Records from a collection:
------------------------
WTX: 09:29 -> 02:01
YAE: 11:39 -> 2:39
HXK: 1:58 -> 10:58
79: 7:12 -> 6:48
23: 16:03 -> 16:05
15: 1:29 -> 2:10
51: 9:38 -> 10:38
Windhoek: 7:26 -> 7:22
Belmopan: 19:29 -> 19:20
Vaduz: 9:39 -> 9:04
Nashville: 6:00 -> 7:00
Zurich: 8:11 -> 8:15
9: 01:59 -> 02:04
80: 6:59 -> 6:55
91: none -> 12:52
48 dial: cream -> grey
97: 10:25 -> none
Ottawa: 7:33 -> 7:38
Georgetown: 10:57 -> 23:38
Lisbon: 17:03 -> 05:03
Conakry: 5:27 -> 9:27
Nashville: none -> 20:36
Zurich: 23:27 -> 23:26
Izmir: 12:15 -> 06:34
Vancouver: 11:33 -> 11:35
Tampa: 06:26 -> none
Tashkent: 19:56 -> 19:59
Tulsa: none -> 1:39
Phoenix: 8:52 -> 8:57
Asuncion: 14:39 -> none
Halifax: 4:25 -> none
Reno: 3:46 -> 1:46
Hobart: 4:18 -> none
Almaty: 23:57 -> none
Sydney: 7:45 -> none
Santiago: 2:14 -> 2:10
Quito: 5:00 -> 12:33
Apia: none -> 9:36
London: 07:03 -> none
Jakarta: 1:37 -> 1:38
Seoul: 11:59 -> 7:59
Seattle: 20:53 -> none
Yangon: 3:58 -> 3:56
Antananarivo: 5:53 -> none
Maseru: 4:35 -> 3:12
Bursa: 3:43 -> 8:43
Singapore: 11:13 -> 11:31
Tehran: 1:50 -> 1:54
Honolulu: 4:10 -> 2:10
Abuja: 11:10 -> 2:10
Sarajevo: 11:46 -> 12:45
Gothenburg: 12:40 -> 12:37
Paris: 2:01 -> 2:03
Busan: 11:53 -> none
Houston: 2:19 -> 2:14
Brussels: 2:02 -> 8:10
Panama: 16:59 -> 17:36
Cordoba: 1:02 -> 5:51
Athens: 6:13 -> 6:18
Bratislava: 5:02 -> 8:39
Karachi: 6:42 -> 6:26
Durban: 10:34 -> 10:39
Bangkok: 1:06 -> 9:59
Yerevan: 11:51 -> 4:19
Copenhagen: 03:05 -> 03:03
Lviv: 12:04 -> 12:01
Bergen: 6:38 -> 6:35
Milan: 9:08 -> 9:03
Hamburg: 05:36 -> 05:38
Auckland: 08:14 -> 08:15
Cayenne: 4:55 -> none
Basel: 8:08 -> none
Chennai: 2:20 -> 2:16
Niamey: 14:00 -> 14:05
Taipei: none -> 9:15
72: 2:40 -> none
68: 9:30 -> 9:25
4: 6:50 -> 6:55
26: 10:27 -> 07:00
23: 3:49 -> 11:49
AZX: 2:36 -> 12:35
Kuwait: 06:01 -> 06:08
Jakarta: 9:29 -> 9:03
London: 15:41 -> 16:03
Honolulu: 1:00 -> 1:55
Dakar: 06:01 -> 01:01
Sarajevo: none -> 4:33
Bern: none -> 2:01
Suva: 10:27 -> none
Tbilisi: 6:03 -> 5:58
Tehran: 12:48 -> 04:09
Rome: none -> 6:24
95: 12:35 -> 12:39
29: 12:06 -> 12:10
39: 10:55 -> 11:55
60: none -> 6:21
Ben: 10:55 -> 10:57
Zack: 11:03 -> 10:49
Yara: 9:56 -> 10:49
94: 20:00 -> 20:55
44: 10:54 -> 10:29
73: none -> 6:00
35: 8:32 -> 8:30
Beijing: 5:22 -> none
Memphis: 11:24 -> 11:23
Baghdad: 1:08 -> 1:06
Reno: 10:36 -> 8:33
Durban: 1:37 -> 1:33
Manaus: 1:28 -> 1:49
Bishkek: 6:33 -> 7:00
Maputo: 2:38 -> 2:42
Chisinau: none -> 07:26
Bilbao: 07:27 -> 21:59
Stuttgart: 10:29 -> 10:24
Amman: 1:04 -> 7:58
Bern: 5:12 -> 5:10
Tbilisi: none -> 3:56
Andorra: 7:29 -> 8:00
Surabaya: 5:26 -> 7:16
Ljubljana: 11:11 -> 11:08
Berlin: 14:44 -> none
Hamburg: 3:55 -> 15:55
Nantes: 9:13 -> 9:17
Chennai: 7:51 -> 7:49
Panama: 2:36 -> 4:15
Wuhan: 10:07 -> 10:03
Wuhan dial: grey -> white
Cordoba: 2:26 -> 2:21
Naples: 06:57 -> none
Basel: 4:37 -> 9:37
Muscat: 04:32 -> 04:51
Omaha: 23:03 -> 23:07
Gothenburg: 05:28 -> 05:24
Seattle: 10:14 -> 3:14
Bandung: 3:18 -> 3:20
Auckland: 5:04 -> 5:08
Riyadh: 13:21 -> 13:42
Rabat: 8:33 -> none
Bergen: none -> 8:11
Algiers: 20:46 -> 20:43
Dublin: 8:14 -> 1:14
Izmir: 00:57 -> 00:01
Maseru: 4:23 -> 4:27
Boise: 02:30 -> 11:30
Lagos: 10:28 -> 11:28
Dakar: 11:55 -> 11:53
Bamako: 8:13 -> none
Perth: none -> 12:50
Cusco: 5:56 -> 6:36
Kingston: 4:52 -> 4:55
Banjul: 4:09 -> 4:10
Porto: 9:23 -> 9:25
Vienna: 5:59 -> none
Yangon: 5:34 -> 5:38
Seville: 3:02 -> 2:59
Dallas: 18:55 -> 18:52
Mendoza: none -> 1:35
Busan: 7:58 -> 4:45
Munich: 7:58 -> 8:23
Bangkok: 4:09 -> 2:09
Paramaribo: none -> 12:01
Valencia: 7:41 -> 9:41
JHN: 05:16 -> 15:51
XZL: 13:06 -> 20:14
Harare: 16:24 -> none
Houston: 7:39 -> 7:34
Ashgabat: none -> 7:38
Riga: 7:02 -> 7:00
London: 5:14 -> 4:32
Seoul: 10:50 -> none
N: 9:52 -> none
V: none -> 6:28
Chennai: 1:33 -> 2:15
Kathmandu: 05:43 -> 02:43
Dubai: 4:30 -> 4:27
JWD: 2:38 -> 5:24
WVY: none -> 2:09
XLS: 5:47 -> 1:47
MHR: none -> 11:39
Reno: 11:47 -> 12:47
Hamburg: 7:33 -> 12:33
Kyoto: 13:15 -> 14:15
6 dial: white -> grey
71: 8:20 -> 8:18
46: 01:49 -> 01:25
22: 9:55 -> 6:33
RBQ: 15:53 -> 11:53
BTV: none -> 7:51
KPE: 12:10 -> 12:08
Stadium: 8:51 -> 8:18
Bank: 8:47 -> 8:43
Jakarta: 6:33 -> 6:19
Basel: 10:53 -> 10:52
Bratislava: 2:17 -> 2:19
------------------------
▶ Task to carry out
Reproduce all of the lines above without changing anything.

▶ Result for this task
WTX: 09:29 -> 02:01
YAE: 11:39 -> 2:39
HXK: 1:58 -> 10:58
79: 7:12 -> 6:48
23: 16:03 -> 16:05
15: 1:29 -> 2:10
51: 9:38 -> 10:38
Windhoek: 7:26 -> 7:22
Belmopan: 19:29 -> 19:20
Vaduz: 9:39 -> 9:04
Nashville: 6:00 -> 7:00
Zurich: 8:11 -> 8:15
9: 01:59 -> 02:04
80: 6:59 -> 6:55
91: none -> 12:52
48 dial: cream -> grey
97: 10:25 -> none
Ottawa: 7:33 -> 7:38
Georgetown: 10:57 -> 23:38
Lisbon: 17:03 -> 05:03
Conakry: 5:27 -> 9:27
Nashville: none -> 20:36
Zurich: 23:27 -> 23:26
Izmir: 12:15 -> 06:34
Vancouver: 11:33 -> 11:35
Tampa: 06:26 -> none
Tashkent: 19:56 -> 19:59
Tulsa: none -> 1:39
Phoenix: 8:52 -> 8:57
Asuncion: 14:39 -> none
Halifax: 4:25 -> none
Reno: 3:46 -> 1:46
Hobart: 4:18 -> none
Almaty: 23:57 -> none
Sydney: 7:45 -> none
Santiago: 2:14 -> 2:10
Quito: 5:00 -> 12:33
Apia: none -> 9:36
London: 07:03 -> none
Jakarta: 1:37 -> 1:38
Seoul: 11:59 -> 7:59
Seattle: 20:53 -> none
Yangon: 3:58 -> 3:56
Antananarivo: 5:53 -> none
Maseru: 4:35 -> 3:12
Bursa: 3:43 -> 8:43
Singapore: 11:13 -> 11:31
Tehran: 1:50 -> 1:54
Honolulu: 4:10 -> 2:10
Abuja: 11:10 -> 2:10
Sarajevo: 11:46 -> 12:45
Gothenburg: 12:40 -> 12:37
Paris: 2:01 -> 2:03
Busan: 11:53 -> none
Houston: 2:19 -> 2:14
Brussels: 2:02 -> 8:10
Panama: 16:59 -> 17:36
Cordoba: 1:02 -> 5:51
Athens: 6:13 -> 6:18
Bratislava: 5:02 -> 8:39
Karachi: 6:42 -> 6:26
Durban: 10:34 -> 10:39
Bangkok: 1:06 -> 9:59
Yerevan: 11:51 -> 4:19
Copenhagen: 03:05 -> 03:03
Lviv: 12:04 -> 12:01
Bergen: 6:38 -> 6:35
Milan: 9:08 -> 9:03
Hamburg: 05:36 -> 05:38
Auckland: 08:14 -> 08:15
Cayenne: 4:55 -> none
Basel: 8:08 -> none
Chennai: 2:20 -> 2:16
Niamey: 14:00 -> 14:05
Taipei: none -> 9:15
72: 2:40 -> none
68: 9:30 -> 9:25
4: 6:50 -> 6:55
26: 10:27 -> 07:00
23: 3:49 -> 11:49
AZX: 2:36 -> 12:35
Kuwait: 06:01 -> 06:08
Jakarta: 9:29 -> 9:03
London: 15:41 -> 16:03
Honolulu: 1:00 -> 1:55
Dakar: 06:01 -> 01:01
Sarajevo: none -> 4:33
Bern: none -> 2:01
Suva: 10:27 -> none
Tbilisi: 6:03 -> 5:58
Tehran: 12:48 -> 04:09
Rome: none -> 6:24
95: 12:35 -> 12:39
29: 12:06 -> 12:10
39: 10:55 -> 11:55
60: none -> 6:21
Ben: 10:55 -> 10:57
Zack: 11:03 -> 10:49
Yara: 9:56 -> 10:49
94: 20:00 -> 20:55
44: 10:54 -> 10:29
73: none -> 6:00
35: 8:32 -> 8:30
Beijing: 5:22 -> none
Memphis: 11:24 -> 11:23
Baghdad: 1:08 -> 1:06
Reno: 10:36 -> 8:33
Durban: 1:37 -> 1:33
Manaus: 1:28 -> 1:49
Bishkek: 6:33 -> 7:00
Maputo: 2:38 -> 2:42
Chisinau: none -> 07:26
Bilbao: 07:27 -> 21:59
Stuttgart: 10:29 -> 10:24
Amman: 1:04 -> 7:58
Bern: 5:12 -> 5:10
Tbilisi: none -> 3:56
Andorra: 7:29 -> 8:00
Surabaya: 5:26 -> 7:16
Ljubljana: 11:11 -> 11:08
Berlin: 14:44 -> none
Hamburg: 3:55 -> 15:55
Nantes: 9:13 -> 9:17
Chennai: 7:51 -> 7:49
Panama: 2:36 -> 4:15
Wuhan: 10:07 -> 10:03
Wuhan dial: grey -> white
Cordoba: 2:26 -> 2:21
Naples: 06:57 -> none
Basel: 4:37 -> 9:37
Muscat: 04:32 -> 04:51
Omaha: 23:03 -> 23:07
Gothenburg: 05:28 -> 05:24
Seattle: 10:14 -> 3:14
Bandung: 3:18 -> 3:20
Auckland: 5:04 -> 5:08
Riyadh: 13:21 -> 13:42
Rabat: 8:33 -> none
Bergen: none -> 8:11
Algiers: 20:46 -> 20:43
Dublin: 8:14 -> 1:14
Izmir: 00:57 -> 00:01
Maseru: 4:23 -> 4:27
Boise: 02:30 -> 11:30
Lagos: 10:28 -> 11:28
Dakar: 11:55 -> 11:53
Bamako: 8:13 -> none
Perth: none -> 12:50
Cusco: 5:56 -> 6:36
Kingston: 4:52 -> 4:55
Banjul: 4:09 -> 4:10
Porto: 9:23 -> 9:25
Vienna: 5:59 -> none
Yangon: 5:34 -> 5:38
Seville: 3:02 -> 2:59
Dallas: 18:55 -> 18:52
Mendoza: none -> 1:35
Busan: 7:58 -> 4:45
Munich: 7:58 -> 8:23
Bangkok: 4:09 -> 2:09
Paramaribo: none -> 12:01
Valencia: 7:41 -> 9:41
JHN: 05:16 -> 15:51
XZL: 13:06 -> 20:14
Harare: 16:24 -> none
Houston: 7:39 -> 7:34
Ashgabat: none -> 7:38
Riga: 7:02 -> 7:00
London: 5:14 -> 4:32
Seoul: 10:50 -> none
N: 9:52 -> none
V: none -> 6:28
Chennai: 1:33 -> 2:15
Kathmandu: 05:43 -> 02:43
Dubai: 4:30 -> 4:27
JWD: 2:38 -> 5:24
WVY: none -> 2:09
XLS: 5:47 -> 1:47
MHR: none -> 11:39
Reno: 11:47 -> 12:47
Hamburg: 7:33 -> 12:33
Kyoto: 13:15 -> 14:15
6 dial: white -> grey
71: 8:20 -> 8:18
46: 01:49 -> 01:25
22: 9:55 -> 6:33
RBQ: 15:53 -> 11:53
BTV: none -> 7:51
KPE: 12:10 -> 12:08
Stadium: 8:51 -> 8:18
Bank: 8:47 -> 8:43
Jakarta: 6:33 -> 6:19
Basel: 10:53 -> 10:52
Bratislava: 2:17 -> 2:19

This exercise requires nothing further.